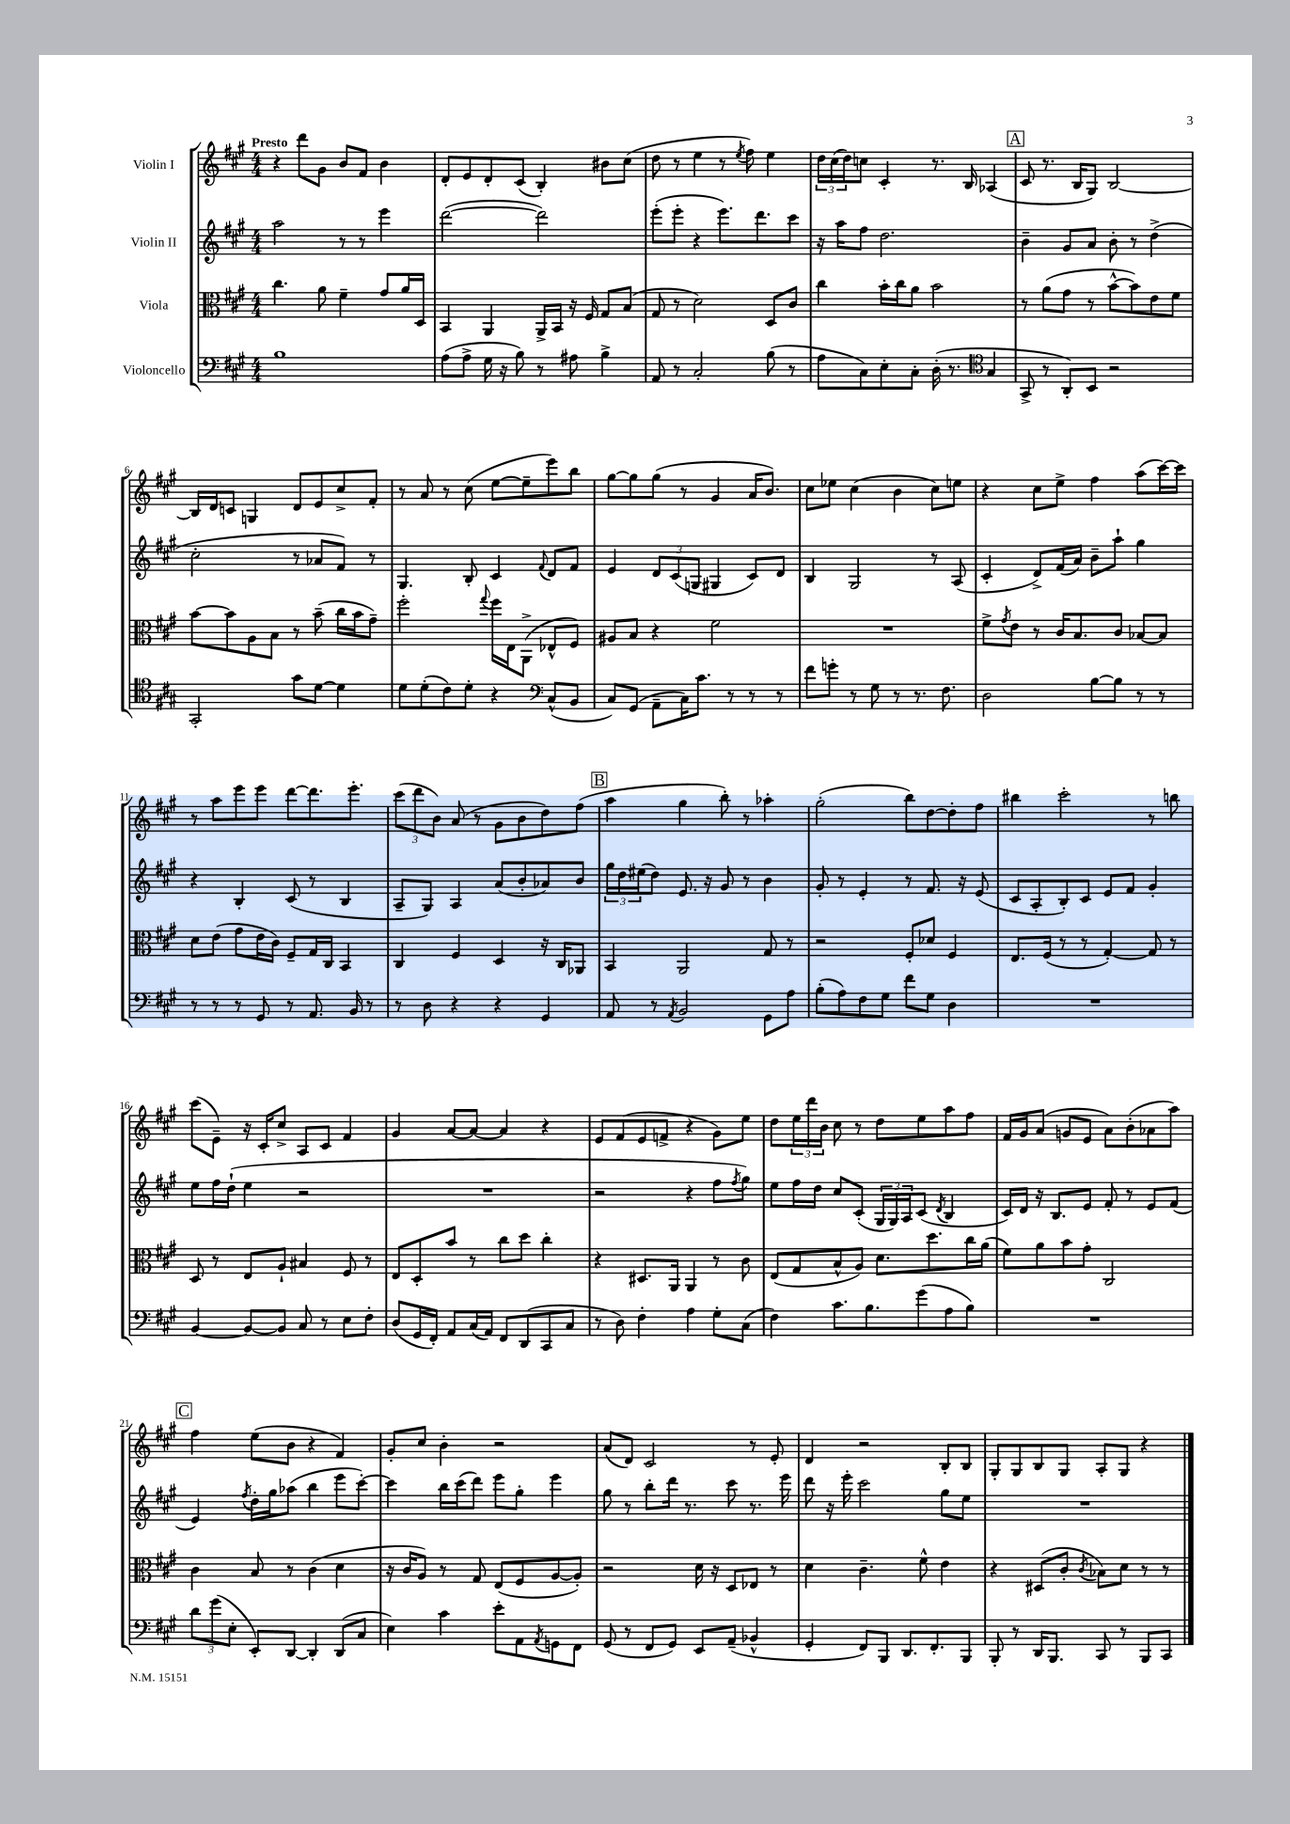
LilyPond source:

<<
\new StaffGroup <<
\new Staff = "s0" \with { instrumentName = "Violin I" } {
    \clef treble \key a \major \numericTimeSignature \time 4/4 \tempo "Presto"
    r4 d'''8 gis'8 b'8 fis'8 b'4 |
    d'8-. e'8 d'8-. cis'8( b4-.) bis'8 cis''8( |
    d''8 r8 e''4 r8 \acciaccatura { e''8 } fis''8) e''4 |
    \tuplet 3/2 { d''16 cis''16( d''16) } c''8 cis'4-. r8. b16 aes4( |
    \mark \markup { \box "A" } cis'8 r8. b16 gis8) b2~ |
    b16 d'16 c'8 g4 d'8 e'8 cis''8-> fis'8-. |
    r8 a'8 r8 cis''8( e''8~ e''8-- e'''8) b''8 |
    gis''8~ gis''8 gis''8( r8 gis'4 a'16 b'8.) |
    cis''8 ees''8 cis''4( b'4 cis''8) e''8 |
    r4 cis''8 e''8-> fis''4 a''8( cis'''16~) cis'''16 |
    r8 a''8 e'''8 e'''8 d'''8~ d'''8. e'''8.-. |
    \tuplet 3/2 { cis'''8( d'''8 b'8) } a'8( r8 gis'8 b'8 d''8) fis''8( |
    \mark \markup { \box "B" } a''4 gis''4 b''8-.) r8 aes''4-. |
    gis''2-.( b''8) d''8~ d''8-. fis''8 |
    bis''4 cis'''2-. r8 b''8 |
    cis'''8( e'8--) r16 cis'16-. cis''8-> a8 cis'8 fis'4 |
    gis'4 a'8~ a'8~ a'4 r4 |
    e'8 fis'8( e'8 f'8-> r4 gis'8) e''8 |
    d''8 \tuplet 3/2 { e''16 d'''16 b'16 } cis''8 r8 d''8 e''8 a''8 fis''8 |
    fis'16 gis'16 a'8( g'8 e'8 a'8) b'8-.( aes'8 a''8) |
    \mark \markup { \box "C" } fis''4 e''8( b'8 r4 fis'4) |
    gis'8-. cis''8 b'4-. r2 |
    a'8( d'8) cis'2 r8 e'8-. |
    d'4 r2 b8-. b8 |
    gis8-. gis8 b8 gis8 a8-. gis8 r4 \bar "|." |
}
\new Staff = "s1" \with { instrumentName = "Violin II" } {
    \clef treble \key a \major \numericTimeSignature \time 4/4
    a''2 r8 r8 e'''4 |
    d'''2~( d'''2) |
    e'''8-.( e'''8-. r4 e'''8.) d'''8. cis'''8 |
    r16 a''16 fis''8 d''2. |
    \mark \markup { \box "A" } b'4-- gis'8 a'8 b'8-. r8 d''4->( |
    cis''2-. r8 aes'8 fis'8) r8 |
    gis4. b8-. cis'4 \appoggiatura { fis'8 } d'8 fis'8 |
    e'4 \tuplet 3/2 { d'8 cis'8( g8 } gis4 cis'8) d'8 |
    b4 gis2 r8 a8( |
    cis'4-. d'8->) fis'16( a'16) b'8-- a''8-! gis''4 |
    r4 b4-. cis'8( r8 b4 |
    a8-- gis8) a4 a'8( b'8-. aes'8) b'8 |
    \mark \markup { \box "B" } \tuplet 3/2 { gis''16 d''16 eis''16( } d''8) e'8. r16 gis'8 r8 b'4 |
    gis'8-. r8 e'4-. r8 fis'8. r16 e'8( |
    cis'8 a8-. b8-.) cis'8 e'8 fis'8 gis'4-. |
    e''8 fis''16 d''16-!( e''4 r2 |
    R1 |
    r2 r4 fis''8 \acciaccatura { fis''8 } gis''8) |
    e''8 fis''16 d''16 cis''8 cis'8-.( \tuplet 3/2 { gis16 gis16) a16 } cis'8( \acciaccatura { d'8 } b4 |
    cis'16) d'16 r16 b8. e'8 fis'8-. r8 e'8 fis'8( |
    \mark \markup { \box "C" } e'4) \acciaccatura { fis''8 } d''16-. gis''16 aes''8( b''4 e'''8 cis'''8~-.) |
    cis'''4 b''16 cis'''16( d'''8) e'''8 gis''8-. e'''4 |
    gis''8 r8 b''8-. d'''16 r8. cis'''8 r8. e'''16 |
    d'''8 r16 e'''16-. cis'''2 gis''8 e''8 |
    R1 \bar "|." |
}
\new Staff = "s2" \with { instrumentName = "Viola" } {
    \clef alto \key a \major \numericTimeSignature \time 4/4
    cis''4. a'8 fis'4-- gis'8 a'16 d16 |
    b,4 a,4 a,16-> b,16 r16 fis16 gis8 b8( |
    gis8 r8 d'2) d8 cis'8 |
    cis''4 b'16-. cis''16 a'8 b'2 |
    \mark \markup { \box "A" } r8 a'8( gis'8 r8 b'8~-^ b'8) e'8 fis'8 |
    b'8~ b'8 a8 b8 r8 b'8--( cis''16 b'16 gis'8--) |
    fis''2-. \appoggiatura { gis''8 } fis''16 e16 a,8->( ees8-^ fis8) |
    ais8 b8 r4 fis'2 |
    R1 |
    fis'8-> \acciaccatura { gis'8 } e'8 r8 cis'16 b8. cis'8 bes8~ bes8 |
    d'8 e'8( gis'8 e'16 cis'16) fis8-- gis16 cis16 b,4 |
    cis4 fis4 d4 r16 cis16 aes,8 |
    \mark \markup { \box "B" } b,4 a,2 gis8 r8 |
    r2 fis8-. des'8 fis4 |
    e8. fis16( r8 r8 gis4~-.) gis8 r8 |
    d8 r8 e8 a8-! bis4 fis8 r8 |
    e8 d8-. b'8 r8 cis''8 d''8 cis''4-. |
    r4 dis8. a,16 a,4 r8 cis'8 |
    e8( gis8 b8-^ a8) d'8. d''8. cis''16 a'16( |
    fis'8) a'8 b'8 gis'8-. cis2 |
    \mark \markup { \box "C" } cis'4 b8 r8 cis'4( d'4 |
    r16 cis'16 a8) r8 gis8 e8( fis8 a8~ a8-.) |
    r2 d'16 r16 d8 ees8 r8 |
    d'4 cis'4.-- fis'8-^ e'4 |
    r4 dis8( cis'8-. \acciaccatura { cis'8 } bes8) d'8 r8 r8 \bar "|." |
}
\new Staff = "s3" \with { instrumentName = "Violoncello" } {
    \clef bass \key a \major \numericTimeSignature \time 4/4
    b1 |
    a8( a8-> gis16 r16 b8) r8 ais8 b4-> |
    a,8 r8 cis2-. b8( r8 |
    a8 cis8) e8-. cis8-. d16-.( r8. \clef tenor gis4 |
    \mark \markup { \box "A" } gis,8-> r8 a,8-.) b,8 r2 |
    gis,2-. gis'8 d'8~ d'4 |
    d'8 d'8-.( cis'8) d'8-. r4 \clef bass cis8-^( b,8 |
    cis8) gis,8( a,8-- cis16) cis'8. r8 r8 r8 |
    fis'8 g'8-. r8 gis8 r8 r8. fis8. |
    d2 b8~ b8 r8 r8 |
    r8 r8 r8 gis,8 r8 a,8. b,16 r8 |
    r8 d8 r4 r4 gis,4 |
    \mark \markup { \box "B" } a,8 r8 \acciaccatura { a,8 } b,2 gis,8 a8 |
    b8-.( a8) fis8 gis8 fis'8 gis8 d4 |
    R1 |
    b,4~ b,8~ b,8 cis8 r8 e8 fis8-. |
    d8( gis,16 fis,16-.) a,8 cis16( a,16) fis,8 d,8( cis,8 cis8 |
    r8 d8) fis4-. a4 gis8-. cis8( |
    fis4) cis'8. b8. gis'8( a8 b8) |
    R1 |
    \mark \markup { \box "C" } \tuplet 3/2 { d'8 gis'8( e8-. } e,8-.) d,8~ d,4-. d,8( cis8 |
    e4) cis'4 e'8-. a,8 \acciaccatura { a,8 } g,8 fis,8 |
    gis,8( r8 fis,8 gis,8) e,8 a,8--( bes,4-^ |
    gis,4-. fis,8) b,,8 d,8. fis,8.-. b,,8 |
    b,,8-. r8 d,16 b,,8. cis,8 r8 b,,8 cis,8 \bar "|." |
}
>>
>>
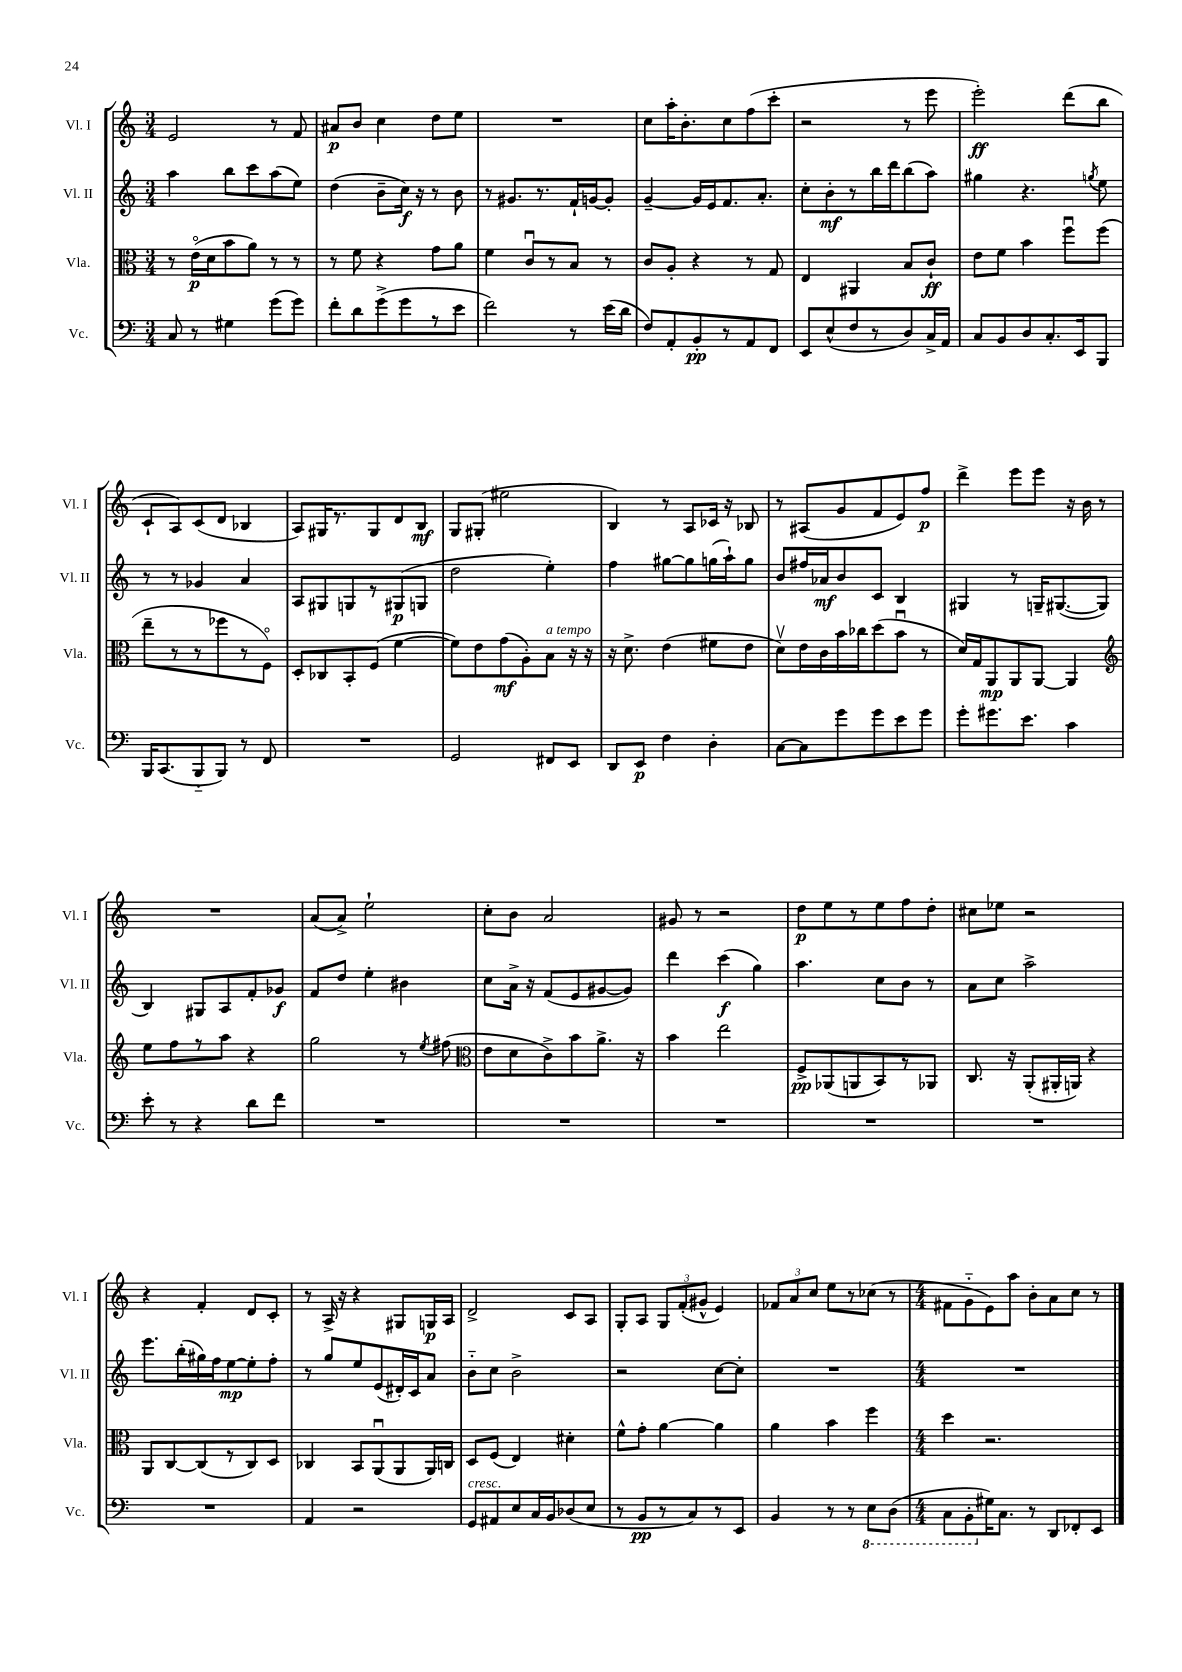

_What the task requires:_ Identify every line in the items above that contains the string "time" and copy each of those lines in full.

_Written solution:_
    \clef treble \key a \major \numericTimeSignature \time 4/4 \tempo "Presto"
    \clef treble \key a \major \numericTimeSignature \time 4/4
    \clef alto \key a \major \numericTimeSignature \time 4/4
    \clef bass \key a \major \numericTimeSignature \time 4/4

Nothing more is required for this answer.